*** Opening Data in this exercise ***

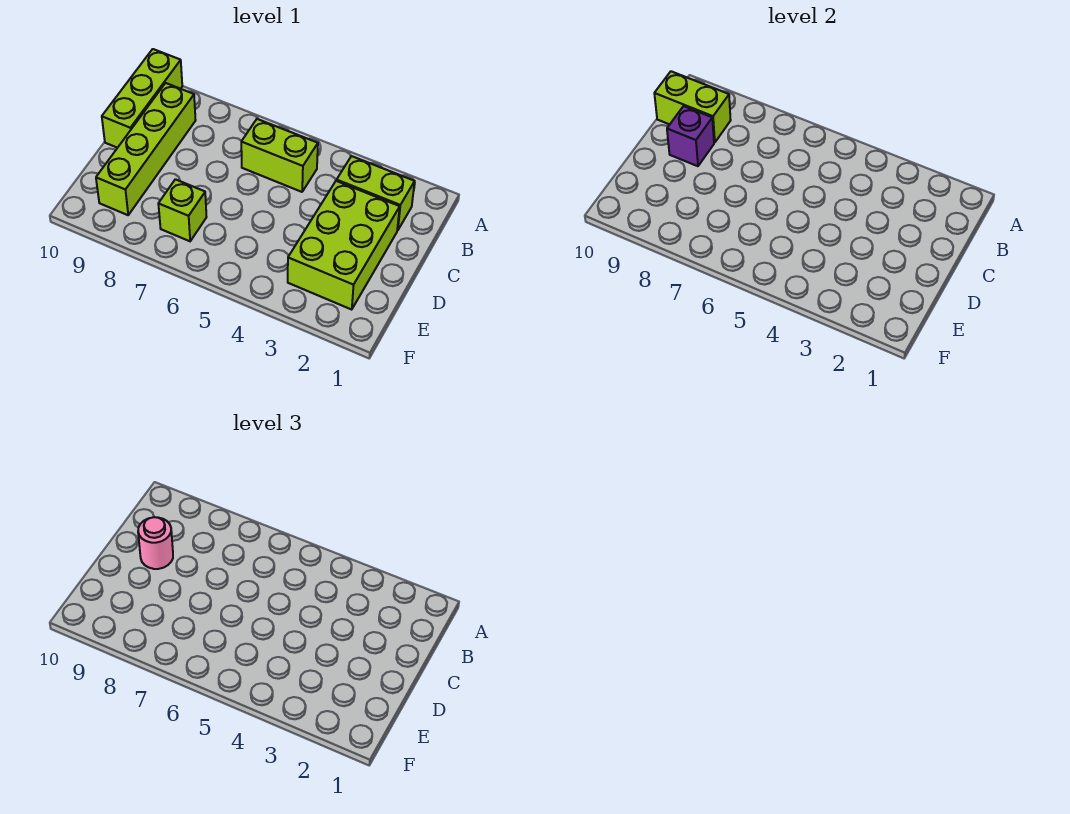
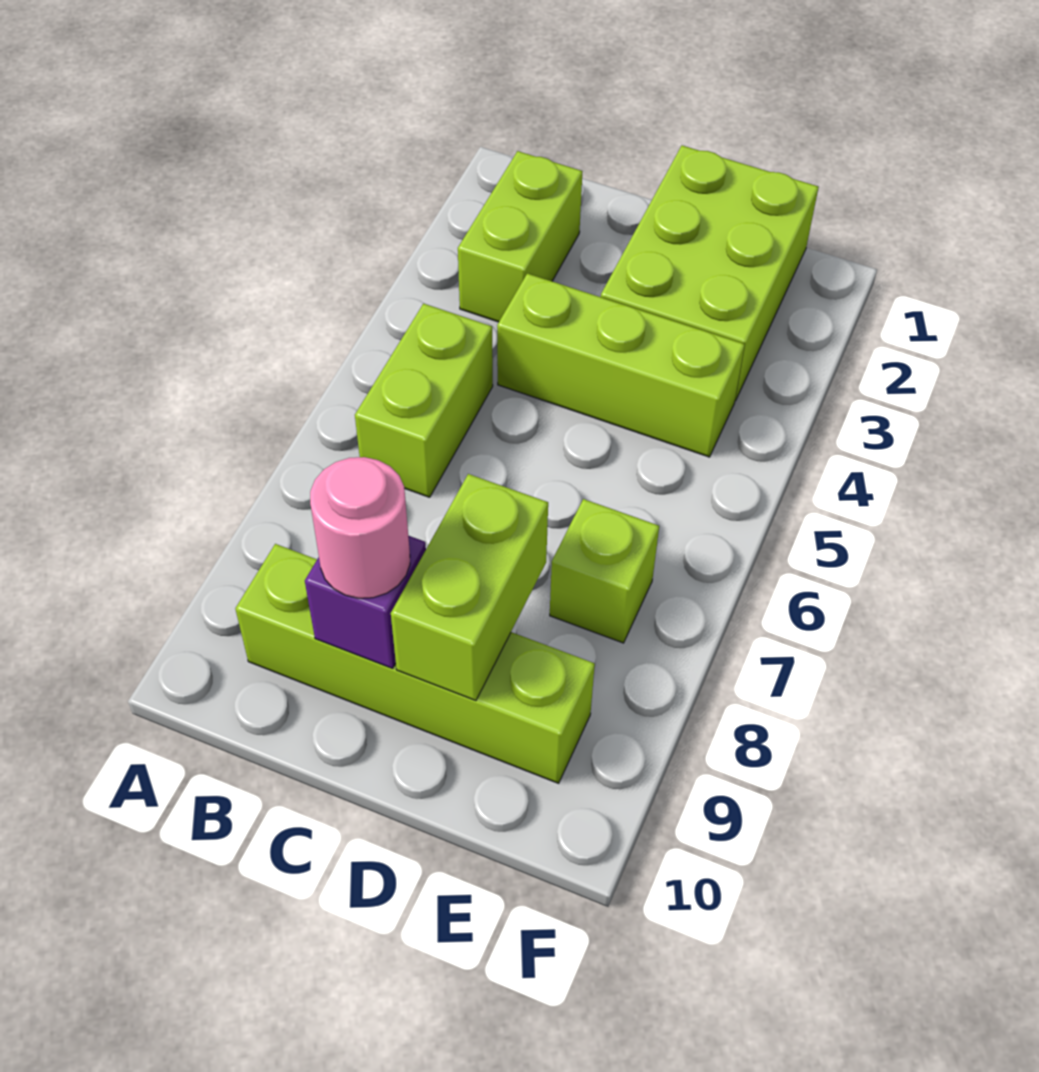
lime 1x3 brick [102,49,182,148] -> lime 1x3 brick moved to [497,273,745,457]
lime 1x2 brick [654,71,731,143] -> lime 1x2 brick moved to [391,474,548,701]
lime 2x3 brick [288,181,400,309] -> lime 2x3 brick turned to [601,146,819,401]

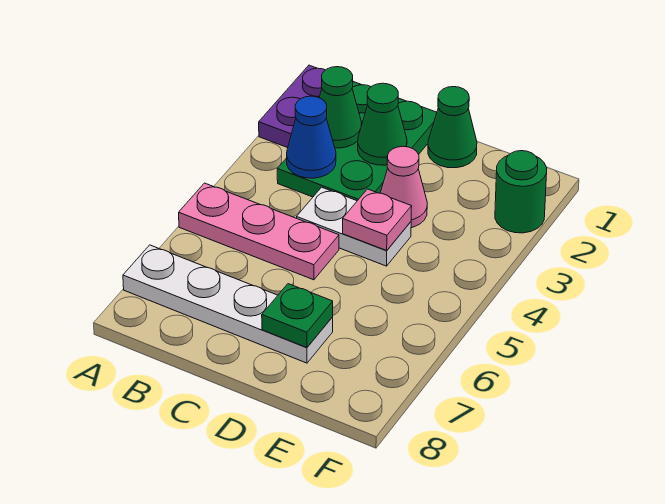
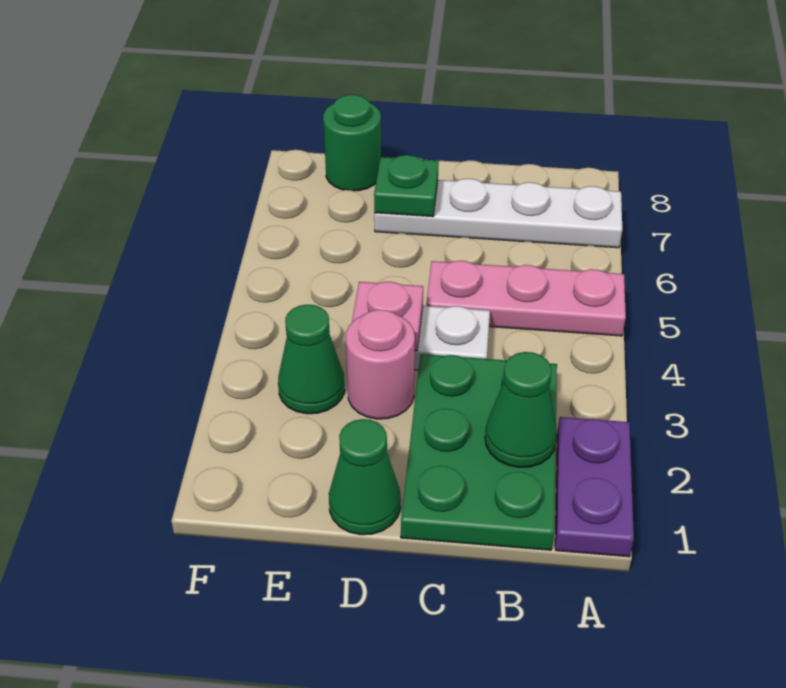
blue 1x1 cone [287,96,336,178] -> none
green 1x1 cone [358,83,407,165] -> green 1x1 cone moved to [278,305,345,414]
pink 1x1 cone [380,146,427,228] -> pink 1x1 round brick [346,310,415,419]
green 1x1 round brick [495,151,547,233] -> green 1x1 round brick moved to [323,95,381,191]

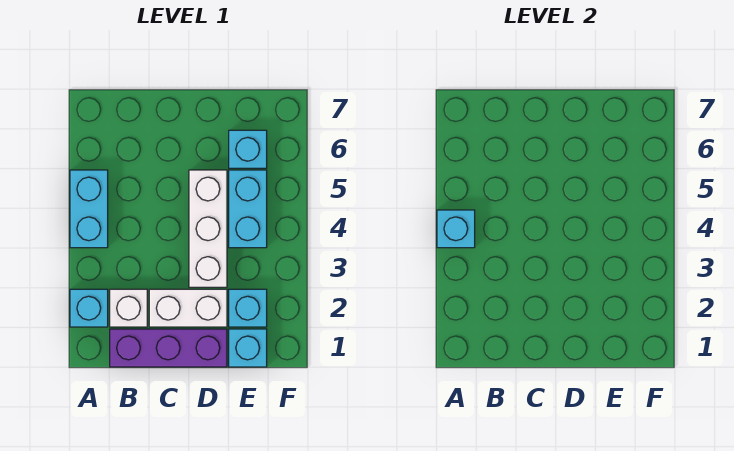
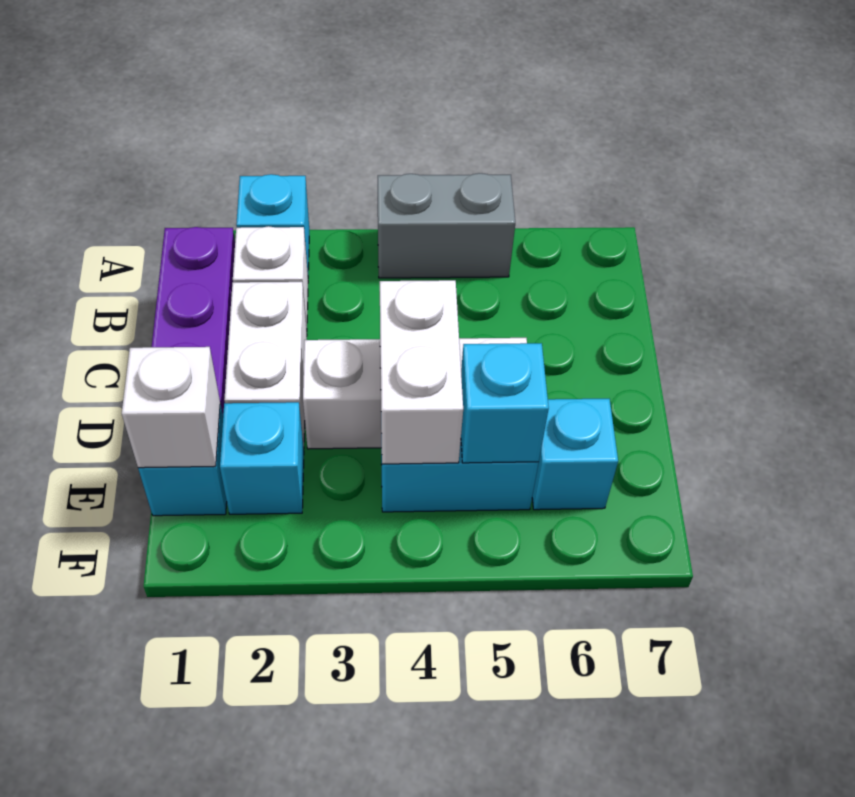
cyan 1x2 brick [70,170,108,248] -> grey 1x2 brick [378,173,515,278]
cyan 1x1 brick [437,210,475,248] -> cyan 1x1 brick moved to [461,343,549,463]
none -> white 1x2 brick [380,280,463,464]
none -> white 1x1 brick [122,347,220,468]

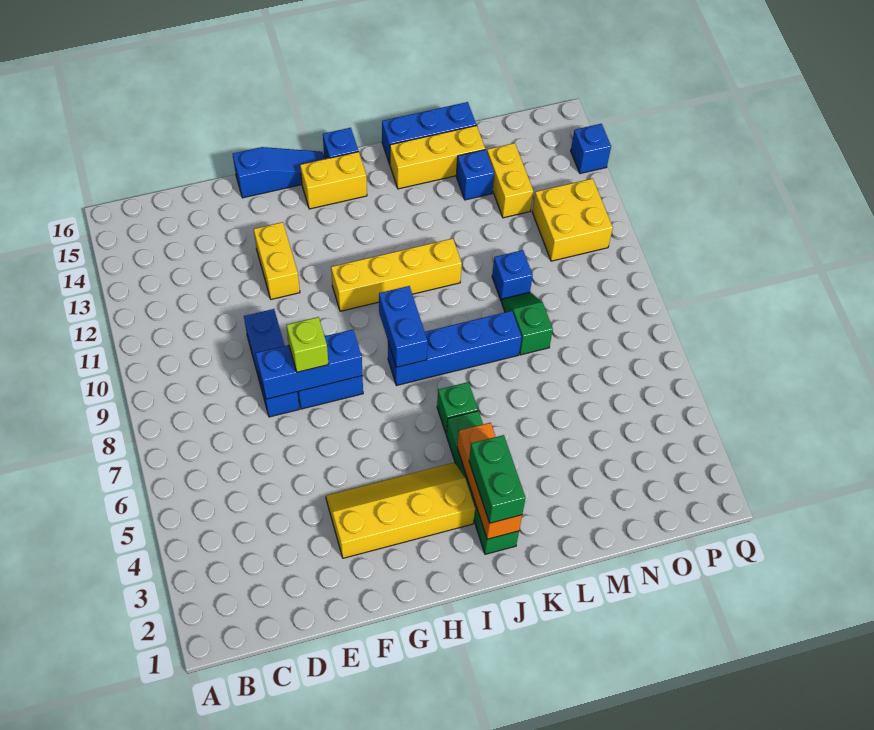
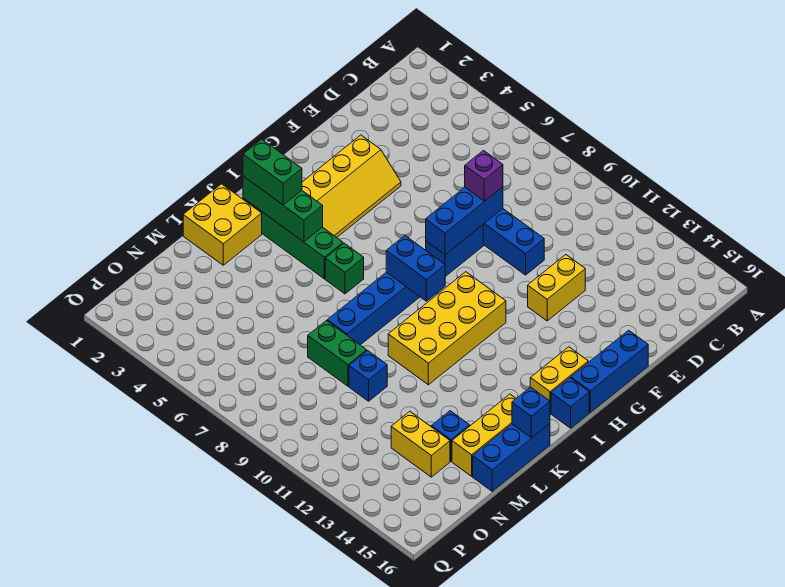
none -> purple 1x1 brick [465,151,503,201]
lime 1x1 brick [287,317,329,372] -> none
yellow 1x2 brick [254,222,300,299] -> yellow 1x2 brick turned to [528,255,585,321]
blue 1x3 slope [233,147,325,198] -> blue 1x3 brick [571,330,648,412]
yellow 1x4 brick [331,238,462,311] -> yellow 2x4 brick [388,272,506,385]
orange 1x3 brick [457,423,522,539] -> green 1x3 brick [243,176,323,242]
green 1x2 slope [502,292,553,355] -> green 1x2 brick [308,321,367,386]
yellow 2x2 brick [532,179,613,261] -> yellow 2x2 brick moved to [183,184,262,265]
blue 1x1 brick [571,124,611,174] -> blue 1x1 brick moved to [512,387,550,438]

*** Closing Data in this exercise ***

## Task statement
Return the records above verbatim, leaving out images.

## Result for this task
lime 1x3 brick [102,49,182,148] -> lime 1x3 brick moved to [497,273,745,457]
lime 1x2 brick [654,71,731,143] -> lime 1x2 brick moved to [391,474,548,701]
lime 2x3 brick [288,181,400,309] -> lime 2x3 brick turned to [601,146,819,401]

blue 1x1 cone [287,96,336,178] -> none
green 1x1 cone [358,83,407,165] -> green 1x1 cone moved to [278,305,345,414]
pink 1x1 cone [380,146,427,228] -> pink 1x1 round brick [346,310,415,419]
green 1x1 round brick [495,151,547,233] -> green 1x1 round brick moved to [323,95,381,191]

cyan 1x2 brick [70,170,108,248] -> grey 1x2 brick [378,173,515,278]
cyan 1x1 brick [437,210,475,248] -> cyan 1x1 brick moved to [461,343,549,463]
none -> white 1x2 brick [380,280,463,464]
none -> white 1x1 brick [122,347,220,468]

none -> purple 1x1 brick [465,151,503,201]
lime 1x1 brick [287,317,329,372] -> none
yellow 1x2 brick [254,222,300,299] -> yellow 1x2 brick turned to [528,255,585,321]
blue 1x3 slope [233,147,325,198] -> blue 1x3 brick [571,330,648,412]
yellow 1x4 brick [331,238,462,311] -> yellow 2x4 brick [388,272,506,385]
orange 1x3 brick [457,423,522,539] -> green 1x3 brick [243,176,323,242]
green 1x2 slope [502,292,553,355] -> green 1x2 brick [308,321,367,386]
yellow 2x2 brick [532,179,613,261] -> yellow 2x2 brick moved to [183,184,262,265]
blue 1x1 brick [571,124,611,174] -> blue 1x1 brick moved to [512,387,550,438]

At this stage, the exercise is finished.